Task objective » An exact transcription of all the records is required, minus the images.

Data for processing »
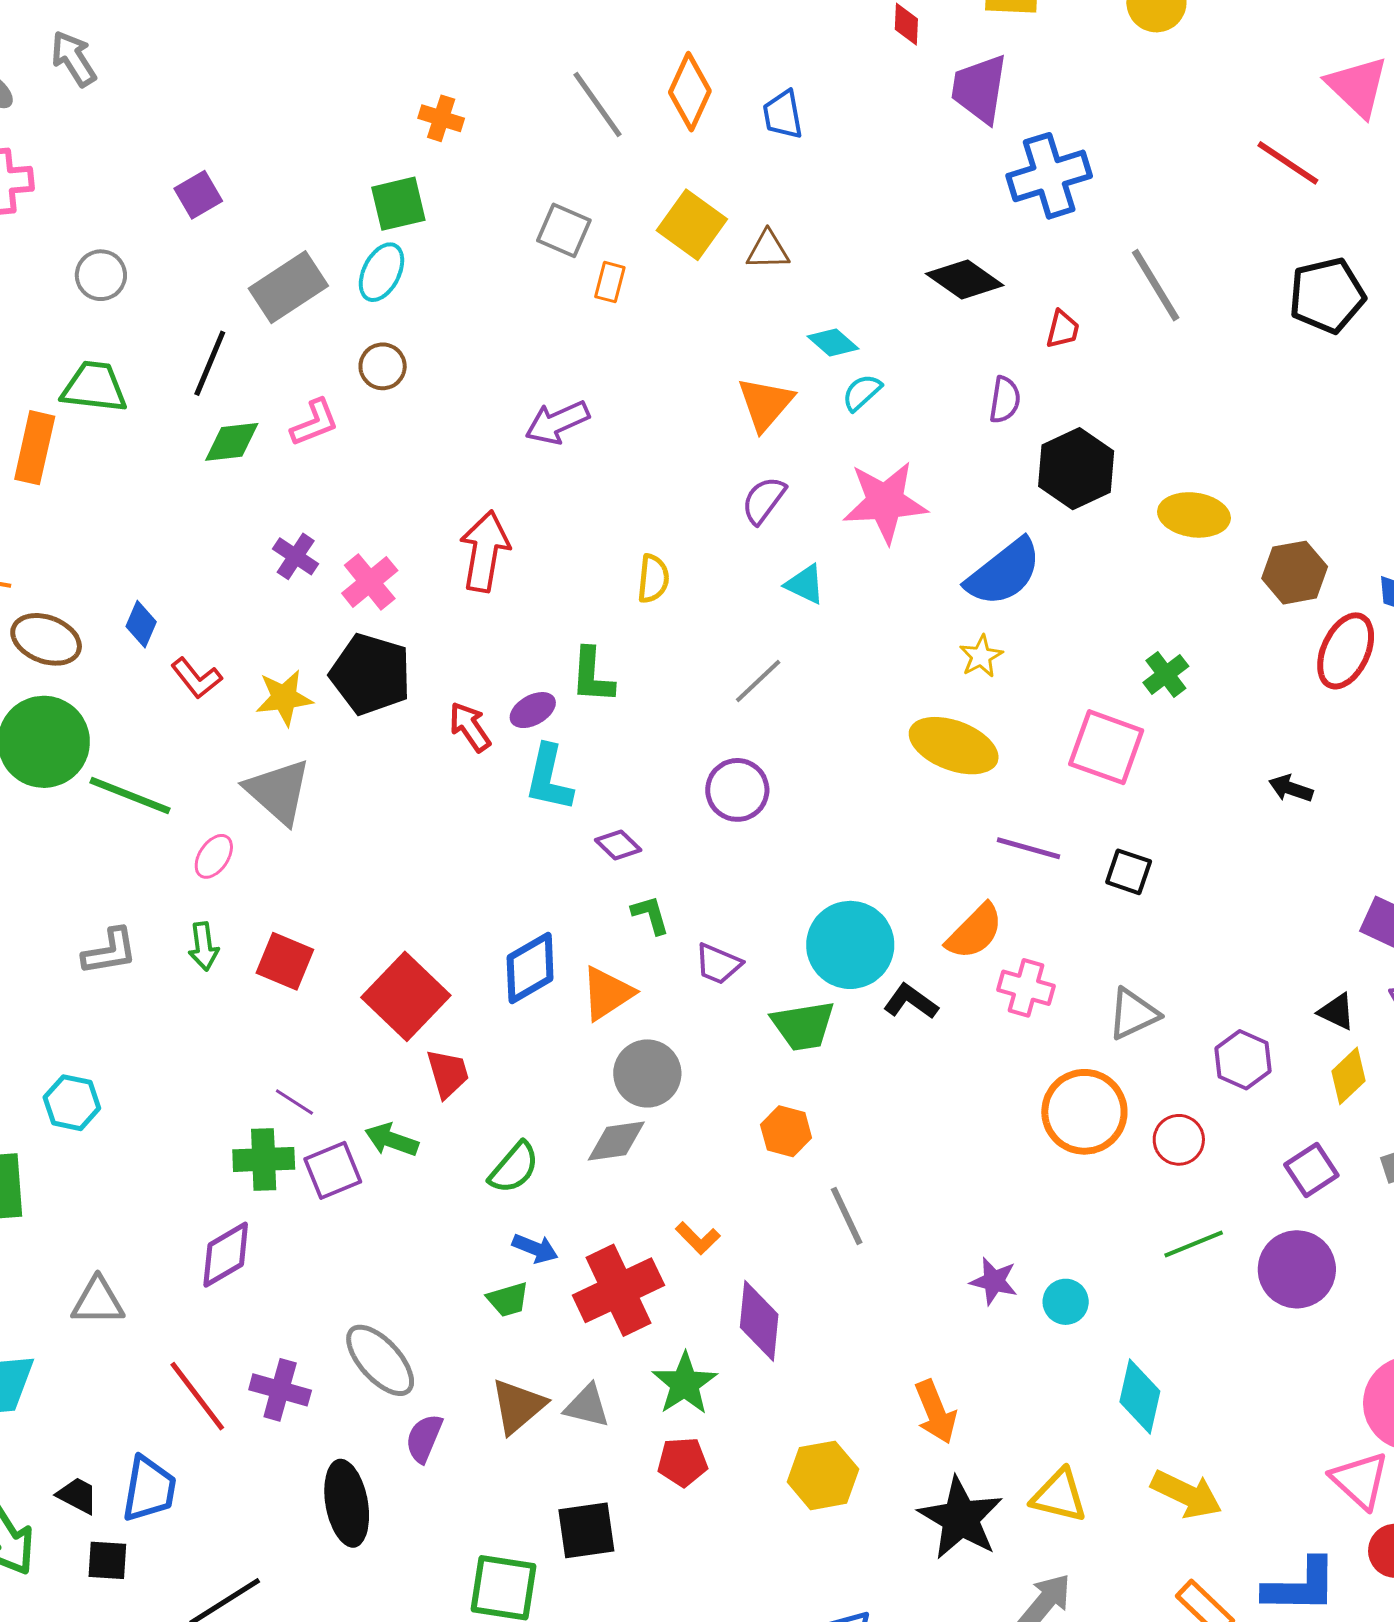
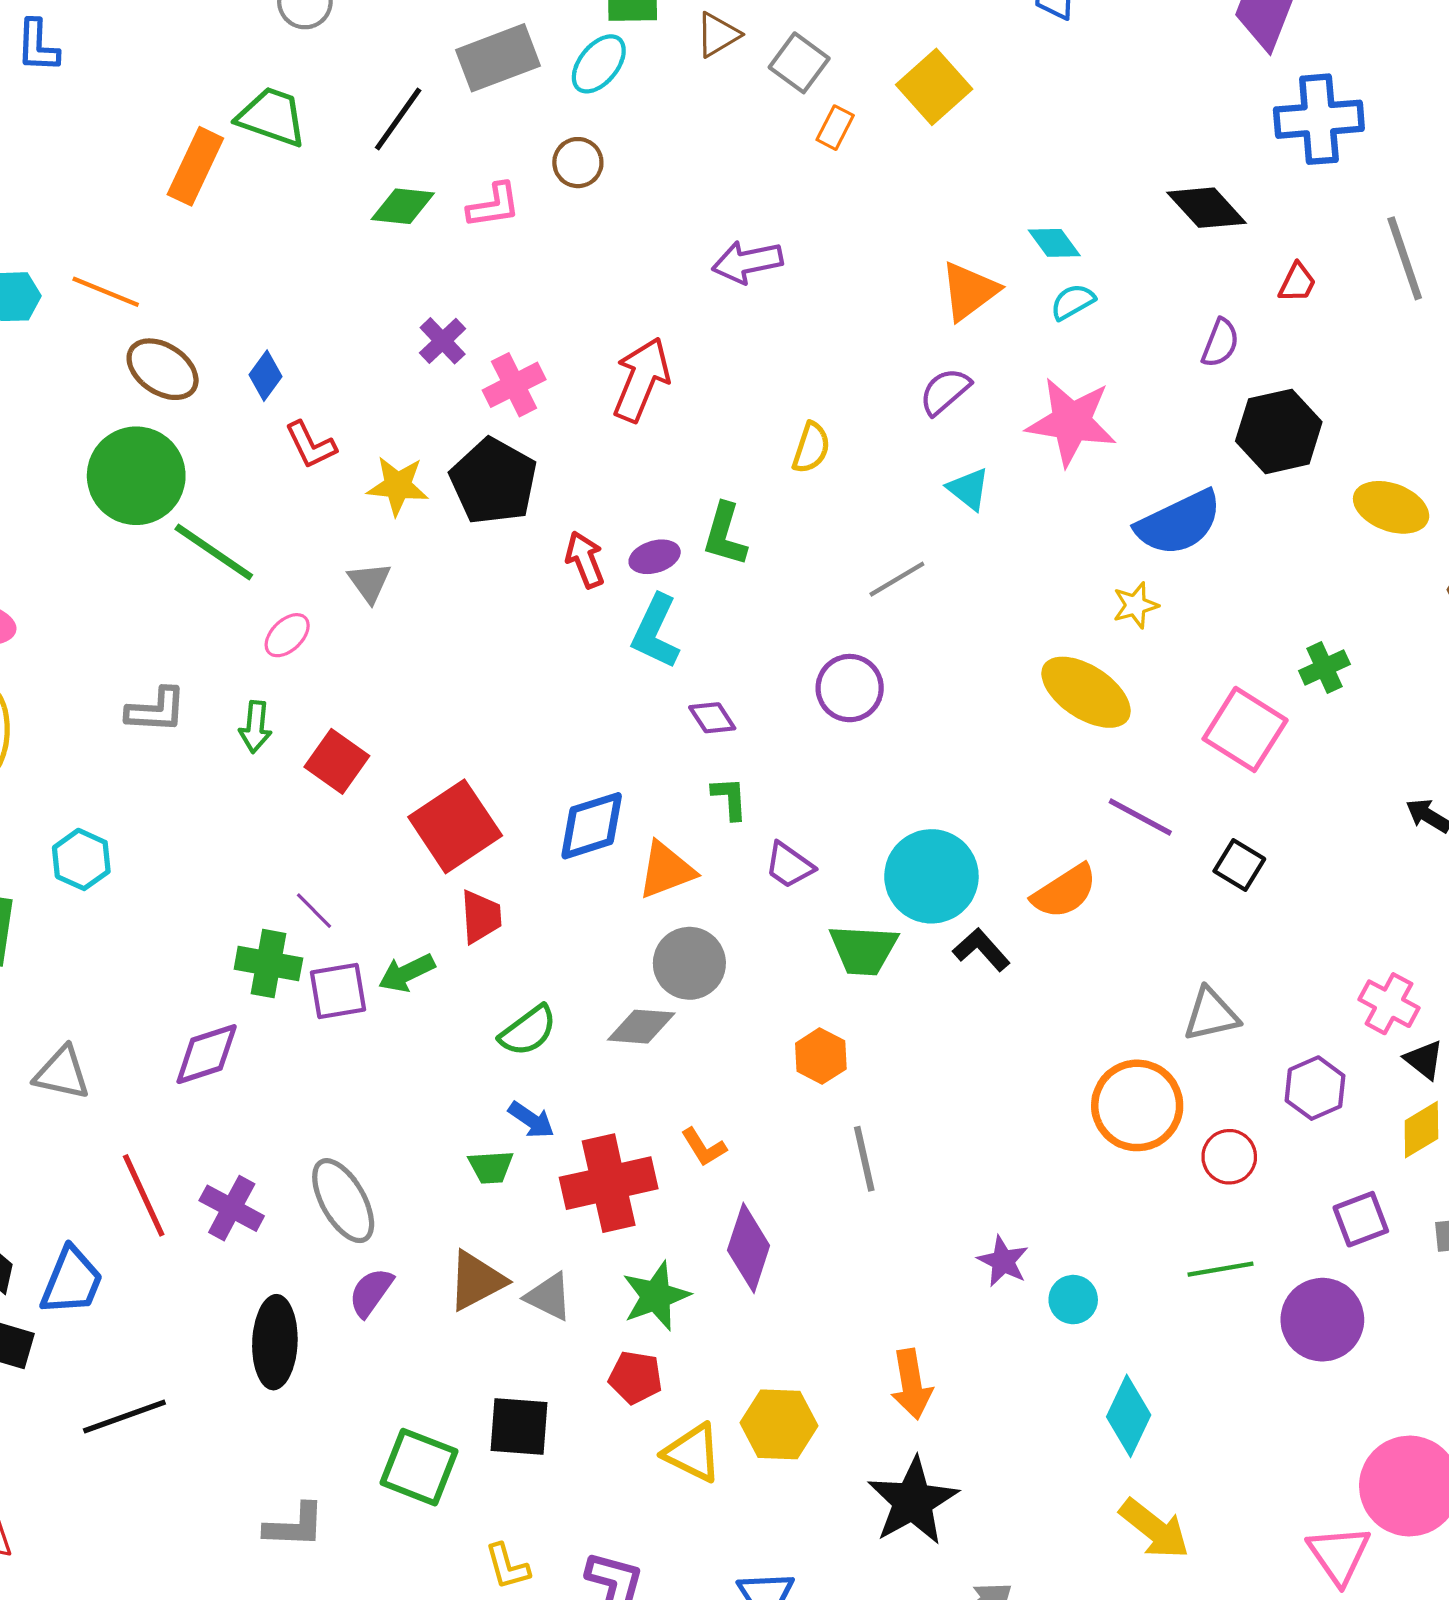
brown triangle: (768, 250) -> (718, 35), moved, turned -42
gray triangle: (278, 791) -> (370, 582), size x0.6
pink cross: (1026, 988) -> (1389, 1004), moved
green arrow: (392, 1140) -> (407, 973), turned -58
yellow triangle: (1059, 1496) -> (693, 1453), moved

Completed task »
brown triangle: (768, 250) -> (718, 35), moved, turned -42
gray triangle: (278, 791) -> (370, 582), size x0.6
pink cross: (1026, 988) -> (1389, 1004), moved
green arrow: (392, 1140) -> (407, 973), turned -58
yellow triangle: (1059, 1496) -> (693, 1453), moved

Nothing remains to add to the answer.